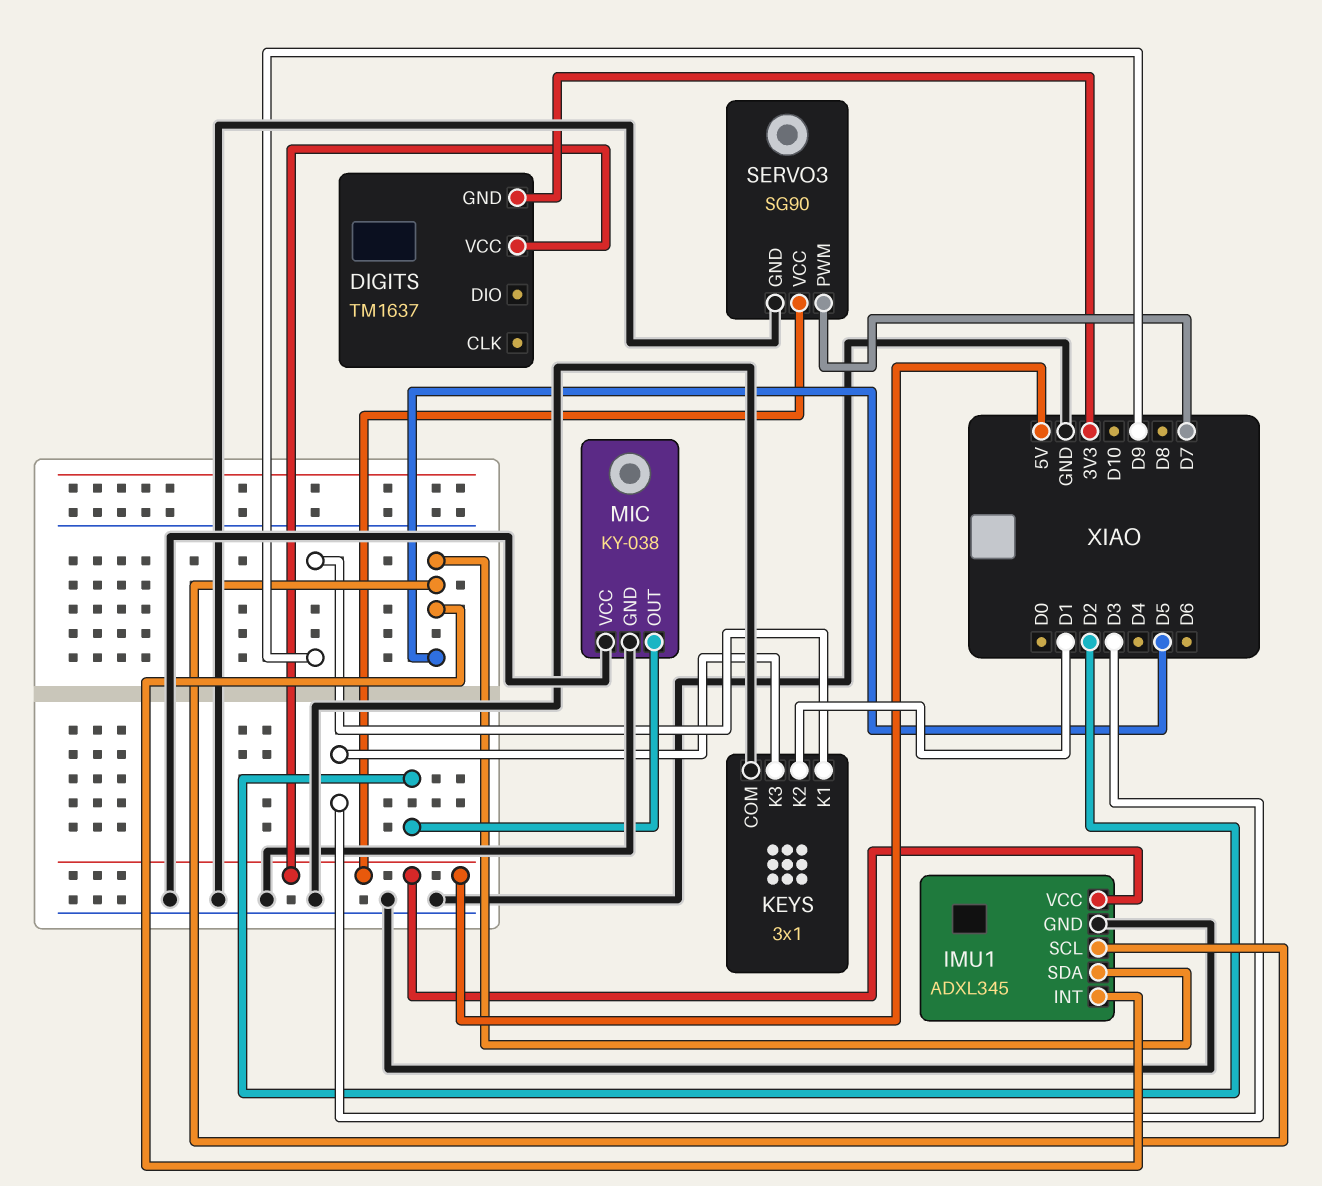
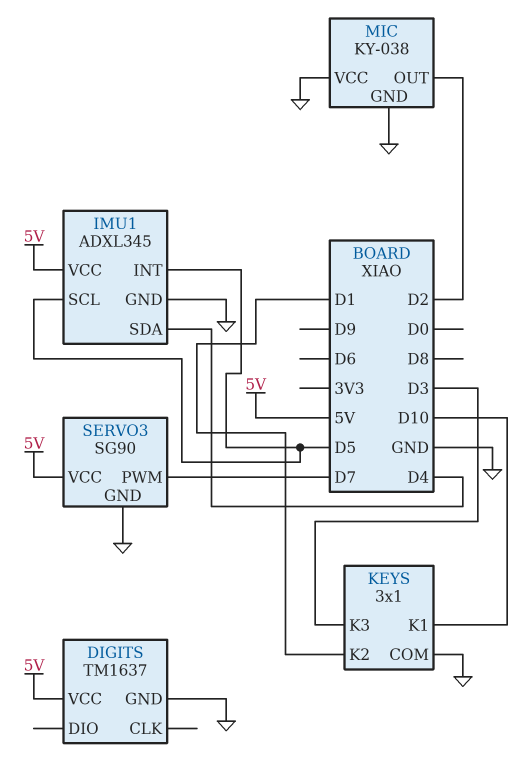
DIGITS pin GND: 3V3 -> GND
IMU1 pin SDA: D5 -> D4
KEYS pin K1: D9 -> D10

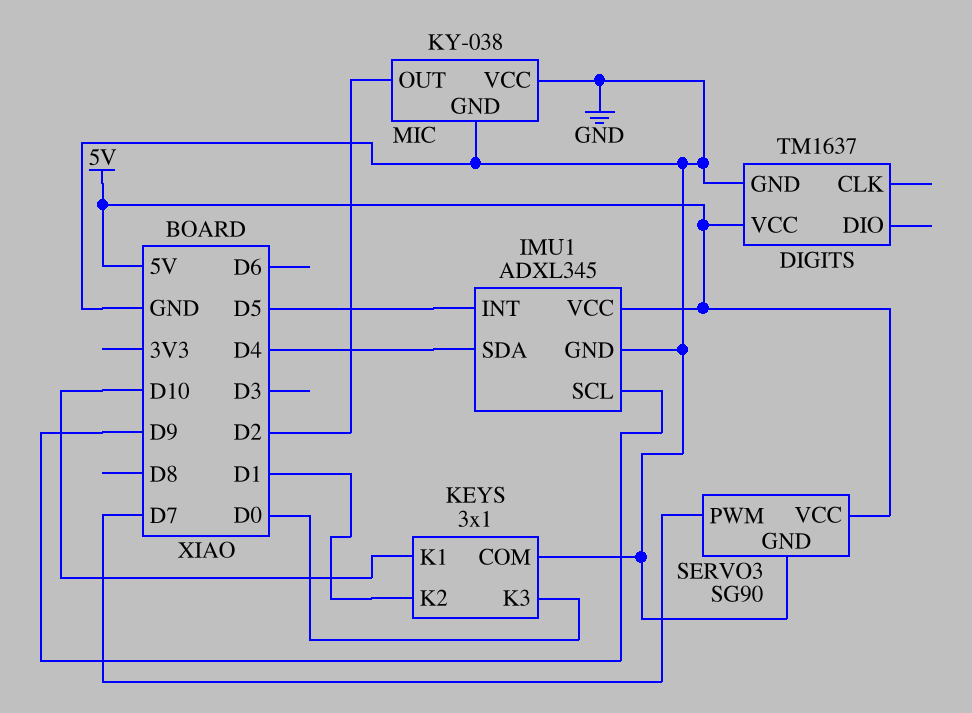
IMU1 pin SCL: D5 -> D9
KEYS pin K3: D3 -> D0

****************************************

Make an exact copy of the listing. Do not carry over its pictures.

• SOLUTION TO THIS TASK:
DIGITS pin GND: 3V3 -> GND
IMU1 pin SDA: D5 -> D4
KEYS pin K1: D9 -> D10

IMU1 pin SCL: D5 -> D9
KEYS pin K3: D3 -> D0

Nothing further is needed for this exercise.